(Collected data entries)
= = = =
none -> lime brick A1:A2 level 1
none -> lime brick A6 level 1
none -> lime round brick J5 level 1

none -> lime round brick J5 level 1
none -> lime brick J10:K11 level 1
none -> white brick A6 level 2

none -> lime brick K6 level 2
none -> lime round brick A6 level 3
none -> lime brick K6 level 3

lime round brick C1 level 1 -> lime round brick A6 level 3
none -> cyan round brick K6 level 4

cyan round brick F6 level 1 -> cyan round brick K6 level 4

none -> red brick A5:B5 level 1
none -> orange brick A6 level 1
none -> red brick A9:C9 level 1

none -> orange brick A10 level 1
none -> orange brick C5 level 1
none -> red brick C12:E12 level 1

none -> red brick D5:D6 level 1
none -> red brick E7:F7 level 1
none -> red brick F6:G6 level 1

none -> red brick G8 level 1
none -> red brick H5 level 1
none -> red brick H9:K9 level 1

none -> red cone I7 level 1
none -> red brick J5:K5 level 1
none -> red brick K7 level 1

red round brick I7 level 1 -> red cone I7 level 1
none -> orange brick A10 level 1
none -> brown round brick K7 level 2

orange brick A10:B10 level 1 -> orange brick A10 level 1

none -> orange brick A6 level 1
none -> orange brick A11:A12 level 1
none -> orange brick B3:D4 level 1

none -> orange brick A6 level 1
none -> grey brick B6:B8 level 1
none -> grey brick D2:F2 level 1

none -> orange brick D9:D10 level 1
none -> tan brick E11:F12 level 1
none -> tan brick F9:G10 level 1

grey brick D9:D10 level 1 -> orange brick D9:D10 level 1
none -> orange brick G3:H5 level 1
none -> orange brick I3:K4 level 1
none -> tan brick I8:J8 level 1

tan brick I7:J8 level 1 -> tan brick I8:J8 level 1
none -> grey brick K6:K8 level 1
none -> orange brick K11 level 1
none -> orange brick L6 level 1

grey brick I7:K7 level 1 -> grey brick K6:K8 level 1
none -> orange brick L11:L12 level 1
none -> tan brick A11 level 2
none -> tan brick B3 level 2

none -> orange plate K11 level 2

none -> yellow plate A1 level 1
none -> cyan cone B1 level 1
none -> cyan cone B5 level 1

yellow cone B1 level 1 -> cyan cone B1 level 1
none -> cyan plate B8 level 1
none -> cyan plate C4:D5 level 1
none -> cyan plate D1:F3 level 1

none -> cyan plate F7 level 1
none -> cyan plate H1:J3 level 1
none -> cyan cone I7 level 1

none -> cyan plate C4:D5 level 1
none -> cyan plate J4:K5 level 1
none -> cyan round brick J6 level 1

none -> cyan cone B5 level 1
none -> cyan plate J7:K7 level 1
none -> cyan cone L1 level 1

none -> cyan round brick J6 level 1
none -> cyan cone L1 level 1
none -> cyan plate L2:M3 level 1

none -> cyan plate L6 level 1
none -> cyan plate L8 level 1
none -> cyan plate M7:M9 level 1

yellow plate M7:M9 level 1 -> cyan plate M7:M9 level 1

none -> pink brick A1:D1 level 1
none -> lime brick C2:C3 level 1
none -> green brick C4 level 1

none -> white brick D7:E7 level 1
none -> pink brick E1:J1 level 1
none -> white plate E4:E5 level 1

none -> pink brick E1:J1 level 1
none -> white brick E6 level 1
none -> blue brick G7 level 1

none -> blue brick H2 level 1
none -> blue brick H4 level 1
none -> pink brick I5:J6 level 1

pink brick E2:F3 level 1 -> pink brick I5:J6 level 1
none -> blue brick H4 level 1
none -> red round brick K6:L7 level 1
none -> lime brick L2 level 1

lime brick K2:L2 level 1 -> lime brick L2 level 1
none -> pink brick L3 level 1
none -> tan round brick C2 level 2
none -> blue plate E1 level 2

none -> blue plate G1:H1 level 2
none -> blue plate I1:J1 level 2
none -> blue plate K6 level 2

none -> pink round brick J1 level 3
= = = =
YOUR GOAL:
Please return every line of the records above that contains the word "cone".

RESPONSE:
none -> red cone I7 level 1
red round brick I7 level 1 -> red cone I7 level 1
none -> cyan cone B1 level 1
none -> cyan cone B5 level 1
yellow cone B1 level 1 -> cyan cone B1 level 1
none -> cyan cone I7 level 1
none -> cyan cone B5 level 1
none -> cyan cone L1 level 1
none -> cyan cone L1 level 1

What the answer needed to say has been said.